*** Opening of TASK DATA ***
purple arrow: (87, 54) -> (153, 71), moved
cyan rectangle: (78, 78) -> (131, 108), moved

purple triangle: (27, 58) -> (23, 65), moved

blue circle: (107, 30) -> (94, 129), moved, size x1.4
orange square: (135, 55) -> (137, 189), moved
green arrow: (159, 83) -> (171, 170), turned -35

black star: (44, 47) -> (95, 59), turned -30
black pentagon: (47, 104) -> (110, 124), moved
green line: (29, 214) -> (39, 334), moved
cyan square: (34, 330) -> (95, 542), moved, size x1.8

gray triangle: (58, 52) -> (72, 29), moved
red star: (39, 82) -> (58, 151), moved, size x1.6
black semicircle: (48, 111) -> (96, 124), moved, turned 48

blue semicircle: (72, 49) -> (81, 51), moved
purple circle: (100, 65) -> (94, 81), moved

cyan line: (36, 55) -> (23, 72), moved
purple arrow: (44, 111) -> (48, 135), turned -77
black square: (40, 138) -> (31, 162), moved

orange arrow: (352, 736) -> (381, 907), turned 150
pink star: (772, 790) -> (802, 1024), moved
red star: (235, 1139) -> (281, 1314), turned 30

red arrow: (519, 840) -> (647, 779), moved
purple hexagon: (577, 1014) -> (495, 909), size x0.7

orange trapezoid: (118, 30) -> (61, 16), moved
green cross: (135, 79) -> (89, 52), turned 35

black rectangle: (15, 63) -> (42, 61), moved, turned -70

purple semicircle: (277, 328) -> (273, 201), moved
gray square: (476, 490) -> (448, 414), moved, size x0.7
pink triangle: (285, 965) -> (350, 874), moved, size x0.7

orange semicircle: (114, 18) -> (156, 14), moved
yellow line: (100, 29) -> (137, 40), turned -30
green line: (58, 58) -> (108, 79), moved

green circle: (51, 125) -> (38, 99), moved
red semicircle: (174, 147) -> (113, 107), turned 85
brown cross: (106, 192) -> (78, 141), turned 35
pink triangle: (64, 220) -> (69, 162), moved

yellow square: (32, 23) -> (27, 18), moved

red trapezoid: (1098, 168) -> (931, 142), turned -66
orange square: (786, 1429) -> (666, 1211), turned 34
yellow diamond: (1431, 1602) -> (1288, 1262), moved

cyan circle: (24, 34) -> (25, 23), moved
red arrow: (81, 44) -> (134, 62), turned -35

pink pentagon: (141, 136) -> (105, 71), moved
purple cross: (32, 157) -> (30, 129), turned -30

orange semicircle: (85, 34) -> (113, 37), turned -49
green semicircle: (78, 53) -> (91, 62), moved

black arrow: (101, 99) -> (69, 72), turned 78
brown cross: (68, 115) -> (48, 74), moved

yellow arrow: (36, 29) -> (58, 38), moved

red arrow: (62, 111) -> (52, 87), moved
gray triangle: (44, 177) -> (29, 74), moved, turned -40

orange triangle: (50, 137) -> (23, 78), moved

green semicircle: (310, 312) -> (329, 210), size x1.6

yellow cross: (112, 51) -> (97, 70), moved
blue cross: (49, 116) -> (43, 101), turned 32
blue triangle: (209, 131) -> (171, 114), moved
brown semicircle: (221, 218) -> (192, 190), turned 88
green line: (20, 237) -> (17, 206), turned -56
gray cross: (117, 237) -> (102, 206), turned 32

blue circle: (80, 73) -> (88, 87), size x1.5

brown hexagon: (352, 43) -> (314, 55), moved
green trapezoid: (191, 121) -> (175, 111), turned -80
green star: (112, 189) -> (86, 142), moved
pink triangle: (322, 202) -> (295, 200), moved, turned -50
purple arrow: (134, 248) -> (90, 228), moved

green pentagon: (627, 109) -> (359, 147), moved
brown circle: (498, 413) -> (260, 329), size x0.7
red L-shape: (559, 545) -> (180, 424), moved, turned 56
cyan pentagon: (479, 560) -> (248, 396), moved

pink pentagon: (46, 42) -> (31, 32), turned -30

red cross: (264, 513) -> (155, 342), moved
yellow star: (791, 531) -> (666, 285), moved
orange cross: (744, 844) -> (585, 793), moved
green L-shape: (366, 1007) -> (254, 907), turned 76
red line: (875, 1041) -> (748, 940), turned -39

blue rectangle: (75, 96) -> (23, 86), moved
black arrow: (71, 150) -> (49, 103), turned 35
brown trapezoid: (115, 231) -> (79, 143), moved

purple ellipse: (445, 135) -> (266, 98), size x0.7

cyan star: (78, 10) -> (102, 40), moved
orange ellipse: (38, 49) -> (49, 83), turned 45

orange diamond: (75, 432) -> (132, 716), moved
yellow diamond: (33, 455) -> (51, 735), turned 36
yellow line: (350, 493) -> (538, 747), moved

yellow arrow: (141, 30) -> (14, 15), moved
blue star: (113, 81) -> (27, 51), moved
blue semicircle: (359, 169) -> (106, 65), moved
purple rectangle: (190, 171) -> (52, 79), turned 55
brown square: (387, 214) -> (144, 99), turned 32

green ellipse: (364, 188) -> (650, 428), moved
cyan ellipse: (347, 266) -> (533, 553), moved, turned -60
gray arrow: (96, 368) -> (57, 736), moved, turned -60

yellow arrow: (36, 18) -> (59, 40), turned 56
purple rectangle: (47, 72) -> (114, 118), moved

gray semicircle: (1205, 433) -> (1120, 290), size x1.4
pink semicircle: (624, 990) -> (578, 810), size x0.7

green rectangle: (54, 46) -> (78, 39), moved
*** Close of TASK DATA ***
*WHAT YOU HAVE TO DO*
Quote the listing above, but only from the line that shows "blue semicircle: (72, 49) -> (81, 51), moved" through the line that shows "orange semicircle: (85, 34)".

*RESULT*
blue semicircle: (72, 49) -> (81, 51), moved
purple circle: (100, 65) -> (94, 81), moved

cyan line: (36, 55) -> (23, 72), moved
purple arrow: (44, 111) -> (48, 135), turned -77
black square: (40, 138) -> (31, 162), moved

orange arrow: (352, 736) -> (381, 907), turned 150
pink star: (772, 790) -> (802, 1024), moved
red star: (235, 1139) -> (281, 1314), turned 30

red arrow: (519, 840) -> (647, 779), moved
purple hexagon: (577, 1014) -> (495, 909), size x0.7

orange trapezoid: (118, 30) -> (61, 16), moved
green cross: (135, 79) -> (89, 52), turned 35

black rectangle: (15, 63) -> (42, 61), moved, turned -70

purple semicircle: (277, 328) -> (273, 201), moved
gray square: (476, 490) -> (448, 414), moved, size x0.7
pink triangle: (285, 965) -> (350, 874), moved, size x0.7

orange semicircle: (114, 18) -> (156, 14), moved
yellow line: (100, 29) -> (137, 40), turned -30
green line: (58, 58) -> (108, 79), moved

green circle: (51, 125) -> (38, 99), moved
red semicircle: (174, 147) -> (113, 107), turned 85
brown cross: (106, 192) -> (78, 141), turned 35
pink triangle: (64, 220) -> (69, 162), moved

yellow square: (32, 23) -> (27, 18), moved

red trapezoid: (1098, 168) -> (931, 142), turned -66
orange square: (786, 1429) -> (666, 1211), turned 34
yellow diamond: (1431, 1602) -> (1288, 1262), moved

cyan circle: (24, 34) -> (25, 23), moved
red arrow: (81, 44) -> (134, 62), turned -35

pink pentagon: (141, 136) -> (105, 71), moved
purple cross: (32, 157) -> (30, 129), turned -30

orange semicircle: (85, 34) -> (113, 37), turned -49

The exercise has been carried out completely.